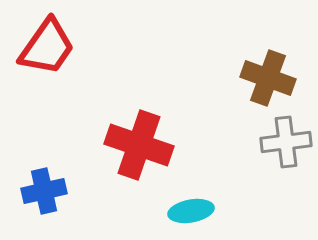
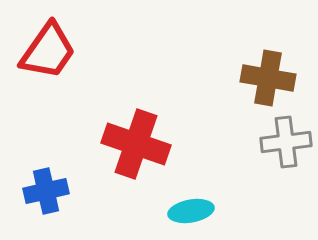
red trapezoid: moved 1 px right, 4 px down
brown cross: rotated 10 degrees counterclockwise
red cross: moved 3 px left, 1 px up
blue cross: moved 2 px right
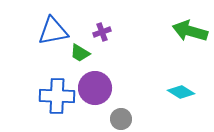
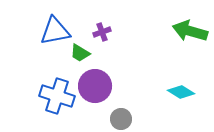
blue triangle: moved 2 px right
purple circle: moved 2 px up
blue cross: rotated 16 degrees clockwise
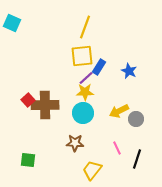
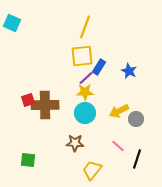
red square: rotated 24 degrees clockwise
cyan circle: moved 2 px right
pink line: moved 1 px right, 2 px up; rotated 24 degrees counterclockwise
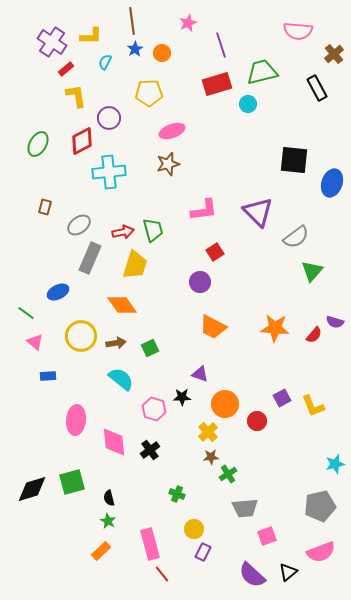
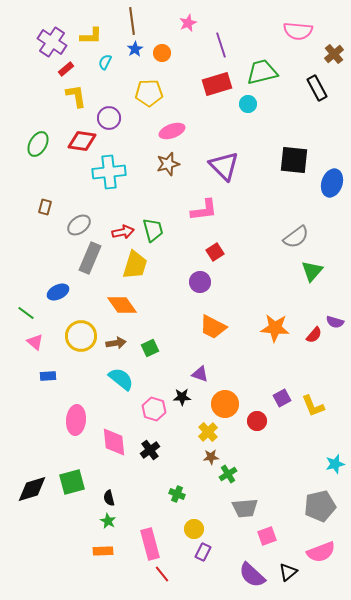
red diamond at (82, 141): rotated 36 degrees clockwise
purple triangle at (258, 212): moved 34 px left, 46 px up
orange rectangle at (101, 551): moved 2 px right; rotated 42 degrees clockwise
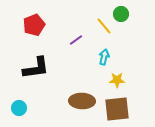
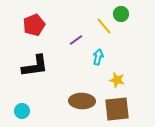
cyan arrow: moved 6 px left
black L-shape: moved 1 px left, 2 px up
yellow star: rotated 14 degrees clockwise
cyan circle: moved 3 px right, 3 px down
________________________
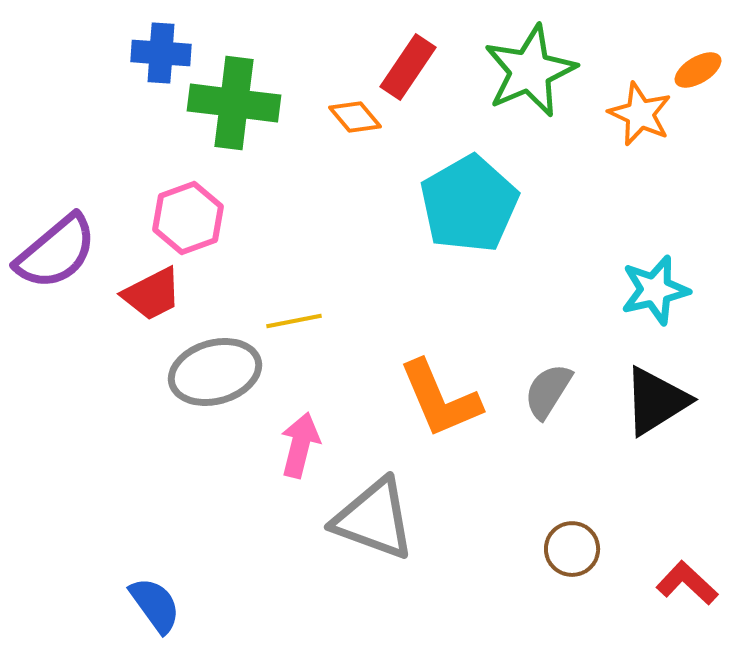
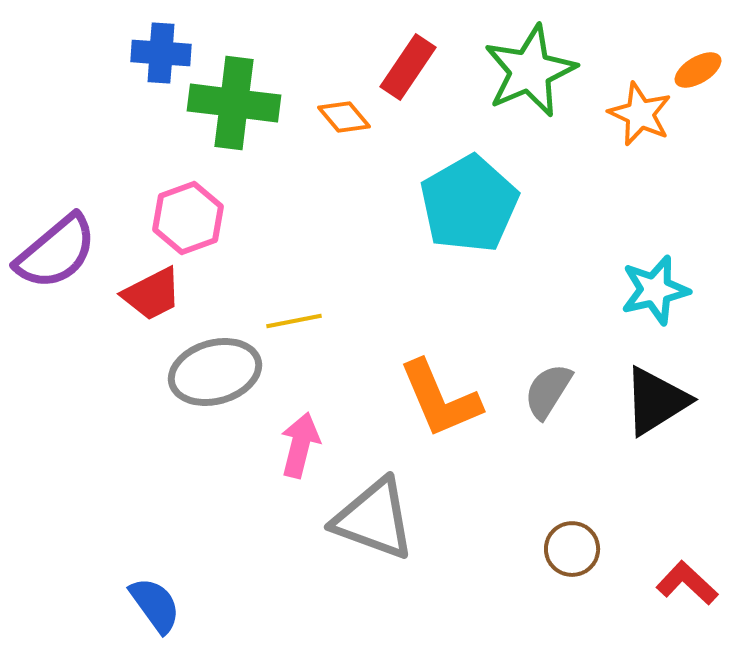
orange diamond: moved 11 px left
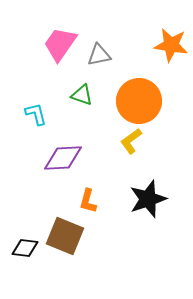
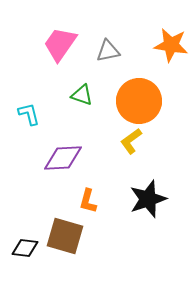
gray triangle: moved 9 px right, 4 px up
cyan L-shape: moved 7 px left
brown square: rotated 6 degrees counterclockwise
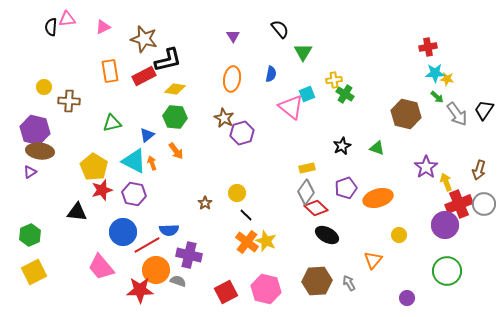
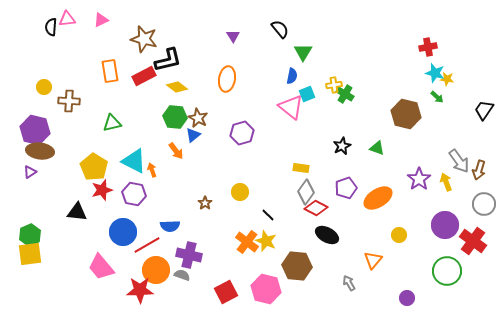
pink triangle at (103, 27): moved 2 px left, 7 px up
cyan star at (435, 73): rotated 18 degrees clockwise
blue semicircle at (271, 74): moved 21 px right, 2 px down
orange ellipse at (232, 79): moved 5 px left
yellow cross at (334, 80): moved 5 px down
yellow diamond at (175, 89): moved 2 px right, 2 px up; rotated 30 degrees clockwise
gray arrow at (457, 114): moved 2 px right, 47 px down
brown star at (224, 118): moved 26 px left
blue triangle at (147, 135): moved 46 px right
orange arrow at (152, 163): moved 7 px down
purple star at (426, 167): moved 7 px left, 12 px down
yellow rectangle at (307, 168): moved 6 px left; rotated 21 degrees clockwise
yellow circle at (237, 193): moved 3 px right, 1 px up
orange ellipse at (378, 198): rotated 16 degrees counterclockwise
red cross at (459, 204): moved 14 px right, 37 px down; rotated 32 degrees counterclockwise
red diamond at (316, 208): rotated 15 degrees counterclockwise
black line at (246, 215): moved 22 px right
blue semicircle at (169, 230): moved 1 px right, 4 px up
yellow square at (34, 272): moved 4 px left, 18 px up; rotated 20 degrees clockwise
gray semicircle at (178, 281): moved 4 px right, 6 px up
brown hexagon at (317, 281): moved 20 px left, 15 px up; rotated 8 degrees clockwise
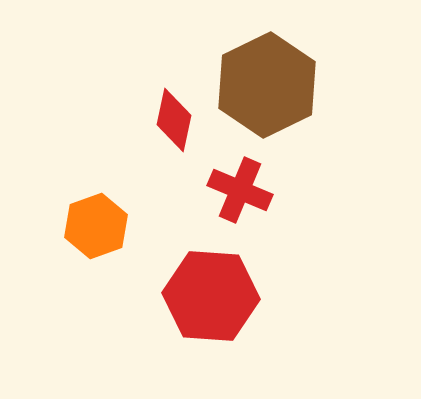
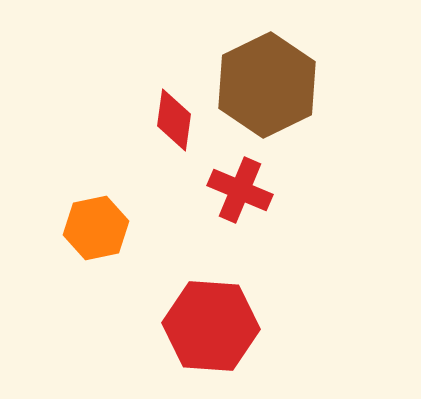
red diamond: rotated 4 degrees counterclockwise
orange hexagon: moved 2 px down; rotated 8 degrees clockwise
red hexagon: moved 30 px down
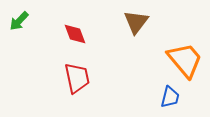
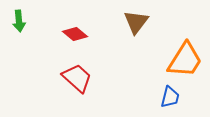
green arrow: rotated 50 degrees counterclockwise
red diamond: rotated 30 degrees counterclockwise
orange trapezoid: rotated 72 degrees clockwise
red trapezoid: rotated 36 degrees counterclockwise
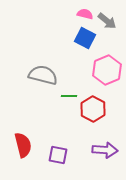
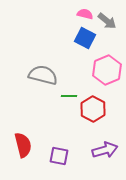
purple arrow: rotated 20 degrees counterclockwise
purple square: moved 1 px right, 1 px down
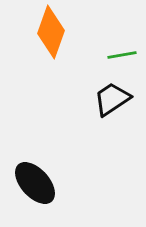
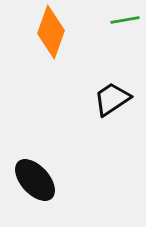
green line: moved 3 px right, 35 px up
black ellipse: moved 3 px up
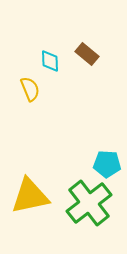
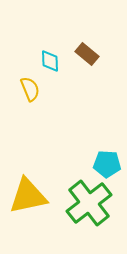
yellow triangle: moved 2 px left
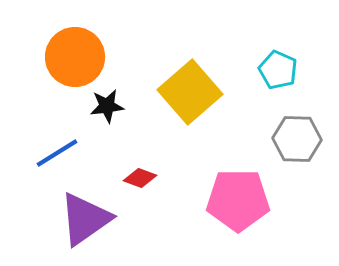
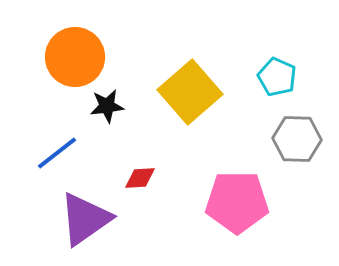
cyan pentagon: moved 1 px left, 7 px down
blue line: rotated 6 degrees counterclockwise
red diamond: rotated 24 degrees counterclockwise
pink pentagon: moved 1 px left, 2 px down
________________________
The problem
Write out the lines above from the one with "cyan L-shape: moved 7 px left" through the one with "red hexagon: moved 30 px down", ends included, exactly; no picture goes in.

Exercise result
cyan L-shape: moved 7 px left
brown square: rotated 6 degrees counterclockwise
pink triangle at (103, 27): moved 2 px left, 7 px up
cyan star at (435, 73): rotated 18 degrees clockwise
blue semicircle at (271, 74): moved 21 px right, 2 px down
orange ellipse at (232, 79): moved 5 px left
yellow cross at (334, 80): moved 5 px down
yellow diamond at (175, 89): moved 2 px right, 2 px up; rotated 30 degrees clockwise
gray arrow at (457, 114): moved 2 px right, 47 px down
brown star at (224, 118): moved 26 px left
blue triangle at (147, 135): moved 46 px right
orange arrow at (152, 163): moved 7 px down
purple star at (426, 167): moved 7 px left, 12 px down
yellow rectangle at (307, 168): moved 6 px left; rotated 21 degrees clockwise
yellow circle at (237, 193): moved 3 px right, 1 px up
orange ellipse at (378, 198): rotated 16 degrees counterclockwise
red cross at (459, 204): moved 14 px right, 37 px down; rotated 32 degrees counterclockwise
red diamond at (316, 208): rotated 15 degrees counterclockwise
black line at (246, 215): moved 22 px right
blue semicircle at (169, 230): moved 1 px right, 4 px up
yellow square at (34, 272): moved 4 px left, 18 px up; rotated 20 degrees clockwise
gray semicircle at (178, 281): moved 4 px right, 6 px up
brown hexagon at (317, 281): moved 20 px left, 15 px up; rotated 8 degrees clockwise
red diamond: rotated 4 degrees counterclockwise
orange hexagon: moved 2 px down; rotated 8 degrees clockwise
red hexagon: moved 30 px down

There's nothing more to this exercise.